Collected data entries:
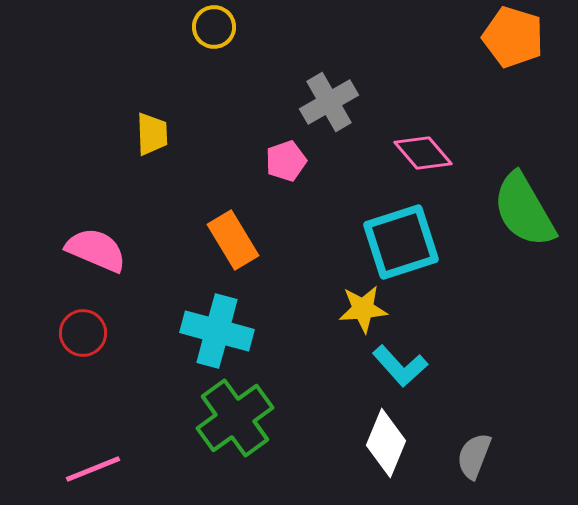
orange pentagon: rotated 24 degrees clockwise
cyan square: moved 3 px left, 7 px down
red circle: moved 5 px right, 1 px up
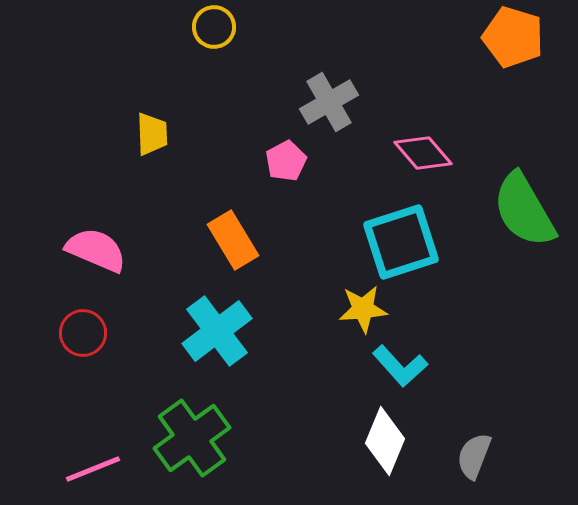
pink pentagon: rotated 9 degrees counterclockwise
cyan cross: rotated 38 degrees clockwise
green cross: moved 43 px left, 20 px down
white diamond: moved 1 px left, 2 px up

Instructions to follow: Copy every line of the records above word for word, omitting the pictures.

Response to the exercise:
orange pentagon: rotated 24 degrees clockwise
cyan square: moved 3 px left, 7 px down
red circle: moved 5 px right, 1 px up
pink pentagon: rotated 9 degrees counterclockwise
cyan cross: rotated 38 degrees clockwise
green cross: moved 43 px left, 20 px down
white diamond: moved 1 px left, 2 px up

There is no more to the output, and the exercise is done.